[Exercise requirements] Copy exactly the last part of the listing below, beginning at the line that contains "- aqua deep dish 531,181,581,225" and including the final line.

[Data]
[Start of Attachment]

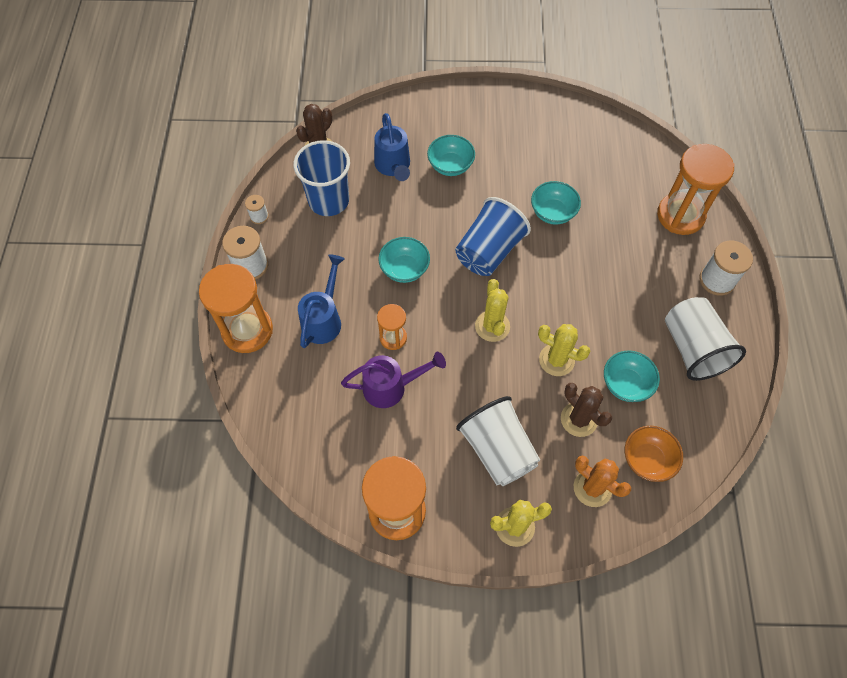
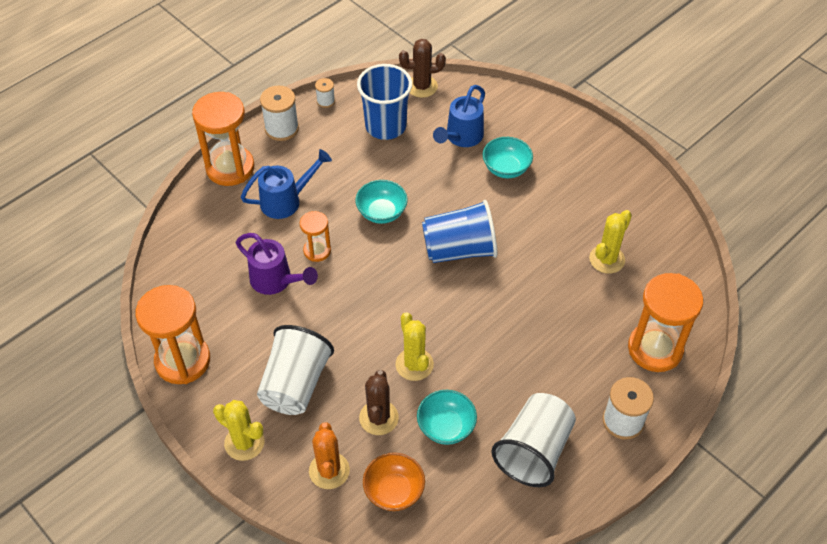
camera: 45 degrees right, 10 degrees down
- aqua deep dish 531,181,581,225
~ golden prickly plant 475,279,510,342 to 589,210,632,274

[End of Attachment]

[Exercise result]
- aqua deep dish 531,181,581,225
~ golden prickly plant 475,279,510,342 to 589,210,632,274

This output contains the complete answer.